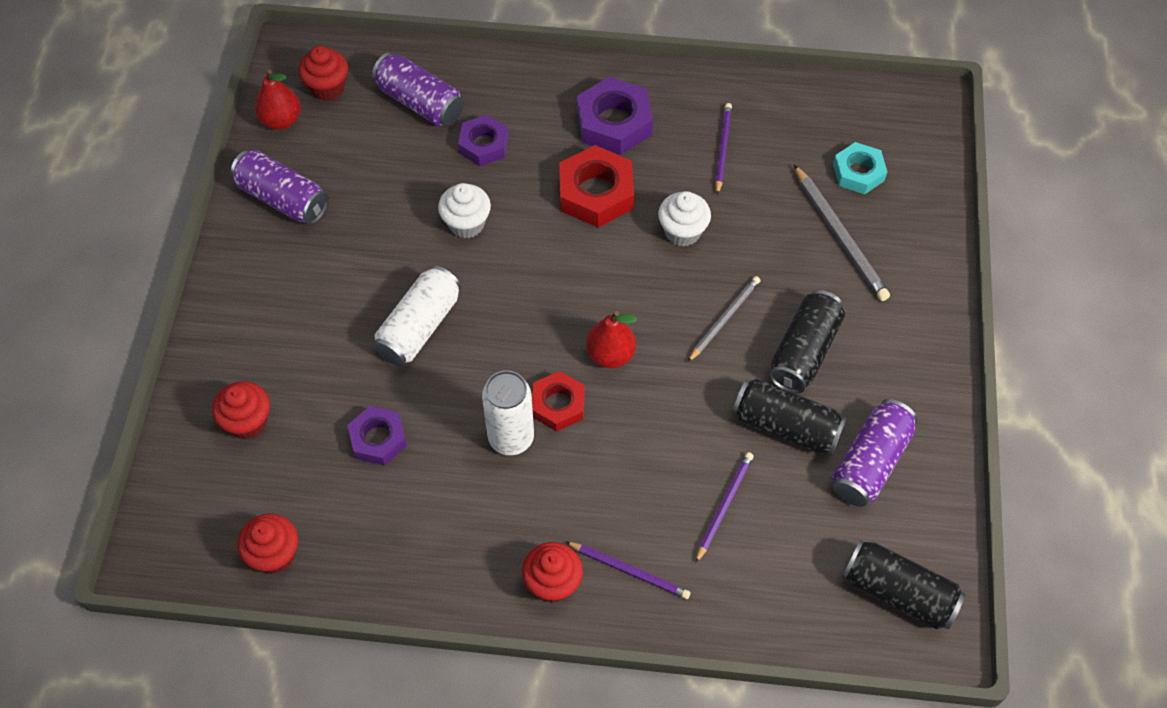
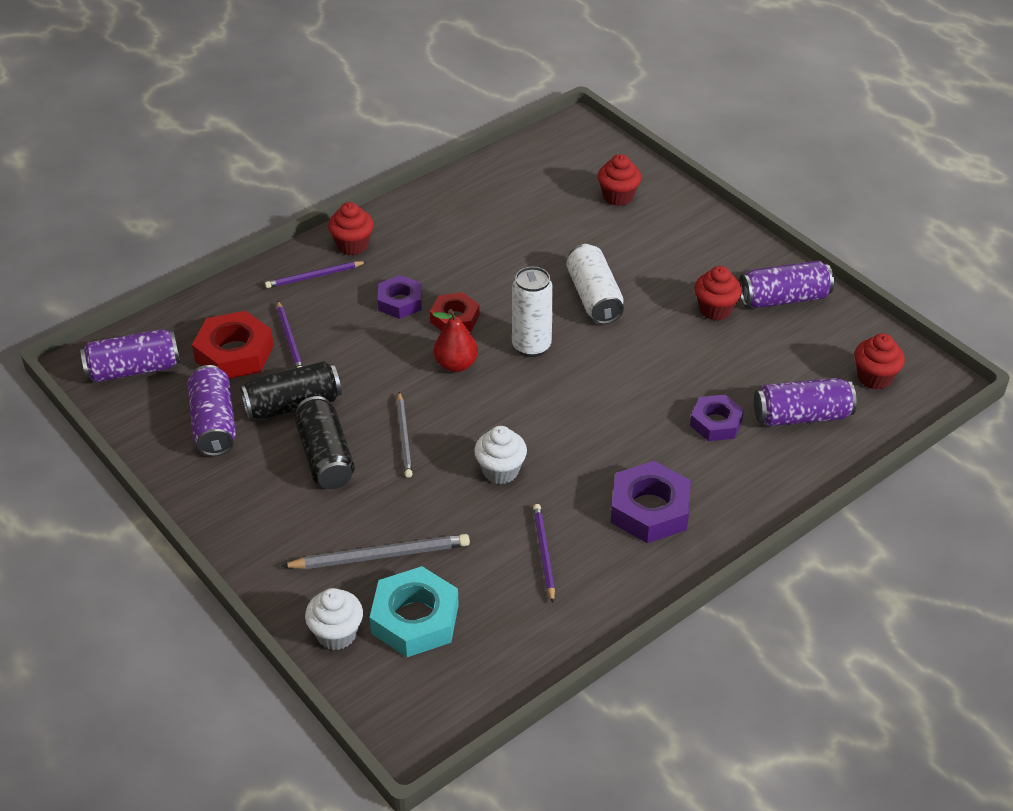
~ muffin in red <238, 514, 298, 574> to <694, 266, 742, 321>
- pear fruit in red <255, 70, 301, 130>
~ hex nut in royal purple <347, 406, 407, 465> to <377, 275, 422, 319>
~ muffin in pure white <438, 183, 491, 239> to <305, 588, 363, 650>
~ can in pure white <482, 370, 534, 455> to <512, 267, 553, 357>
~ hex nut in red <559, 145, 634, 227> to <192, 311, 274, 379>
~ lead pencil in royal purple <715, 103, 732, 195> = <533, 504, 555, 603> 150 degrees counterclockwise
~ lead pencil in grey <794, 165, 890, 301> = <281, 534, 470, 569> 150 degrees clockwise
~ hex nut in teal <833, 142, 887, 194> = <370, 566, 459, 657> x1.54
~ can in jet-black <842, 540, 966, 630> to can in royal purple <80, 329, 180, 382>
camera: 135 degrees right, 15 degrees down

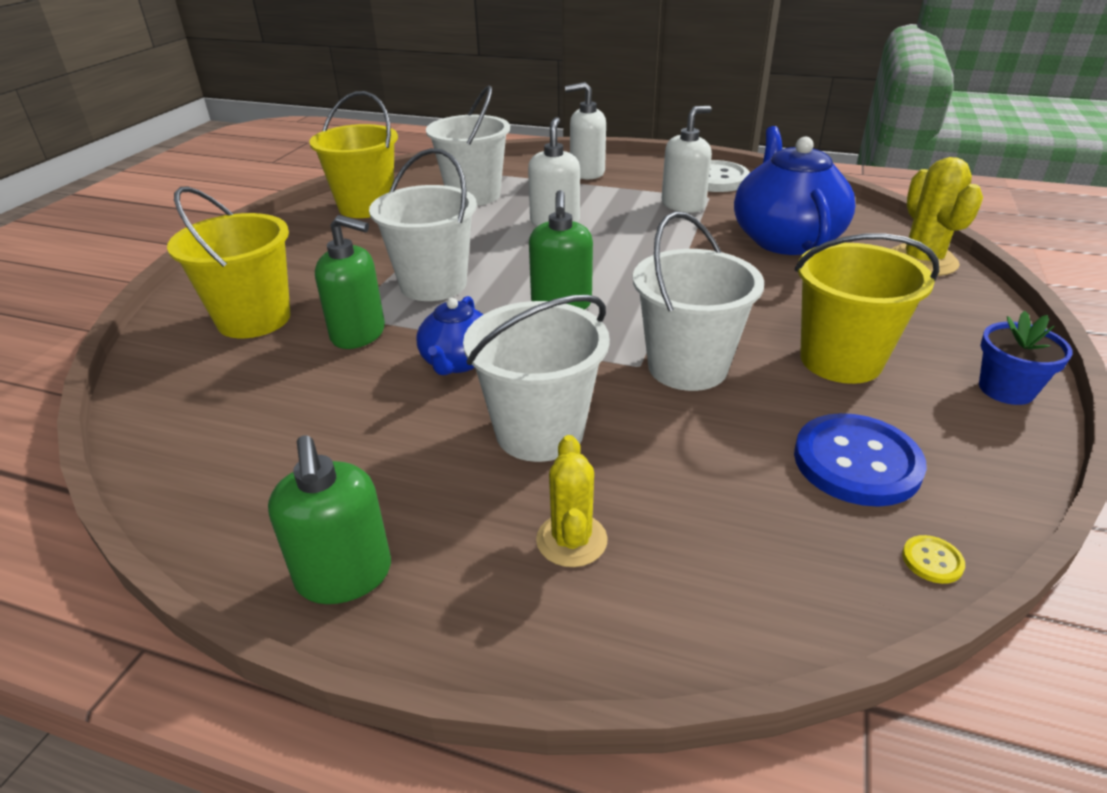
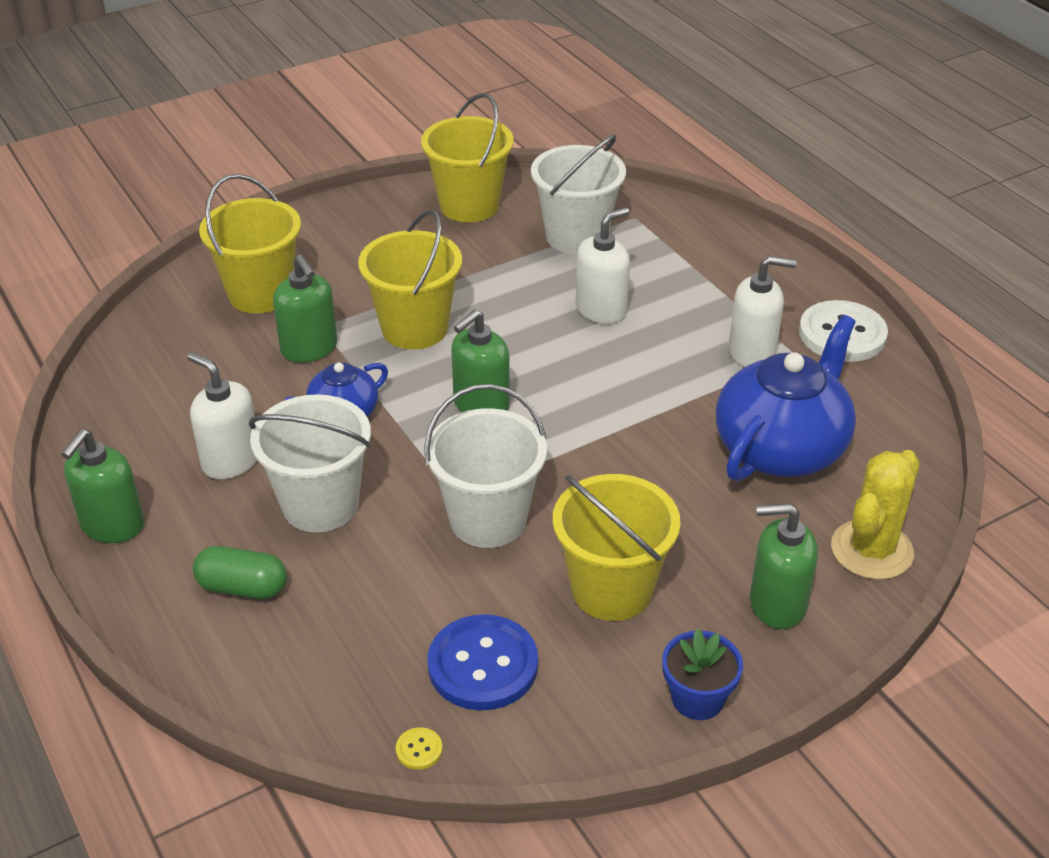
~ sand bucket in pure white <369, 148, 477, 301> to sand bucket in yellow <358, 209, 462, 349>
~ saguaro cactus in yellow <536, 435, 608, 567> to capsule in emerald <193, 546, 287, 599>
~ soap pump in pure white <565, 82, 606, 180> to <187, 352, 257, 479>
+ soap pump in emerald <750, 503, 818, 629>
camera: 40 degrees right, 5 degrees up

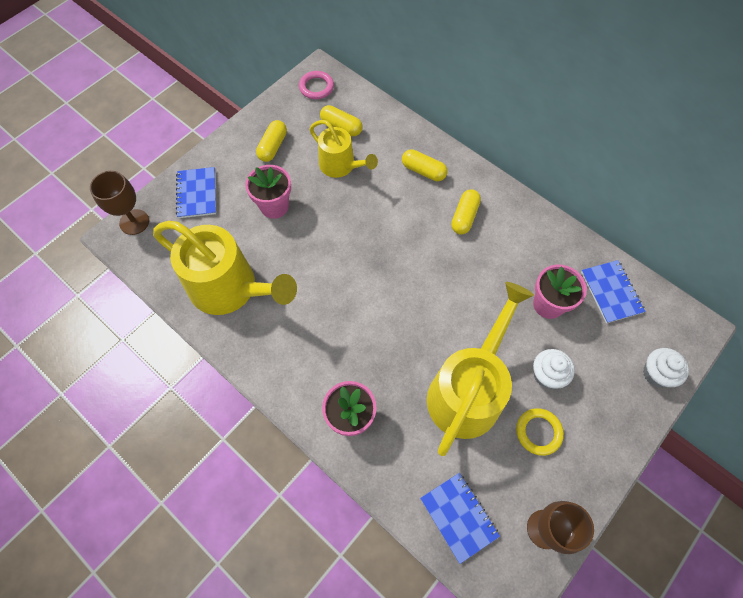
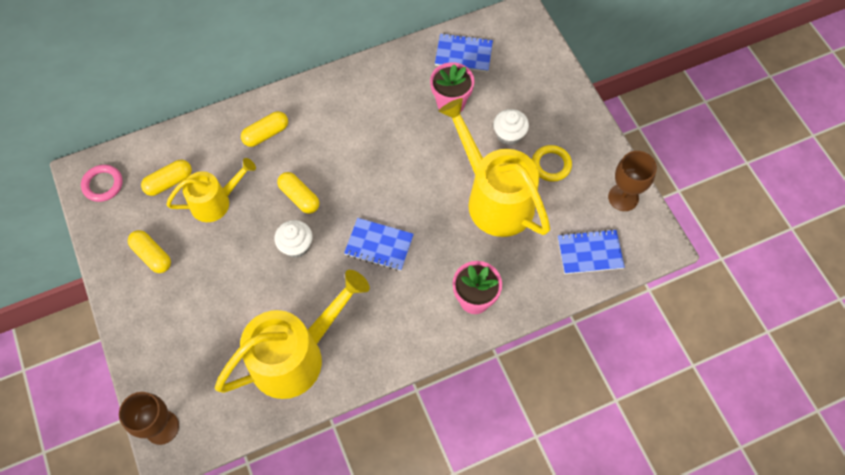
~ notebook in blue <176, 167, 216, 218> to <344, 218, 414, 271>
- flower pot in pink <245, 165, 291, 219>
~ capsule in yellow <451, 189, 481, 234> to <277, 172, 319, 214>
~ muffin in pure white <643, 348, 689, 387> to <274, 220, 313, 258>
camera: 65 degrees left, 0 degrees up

..............................

### EXERCISE
Say how many lines in the entries above contain the string "royal". Give the number by itself.

### SOLUTION
3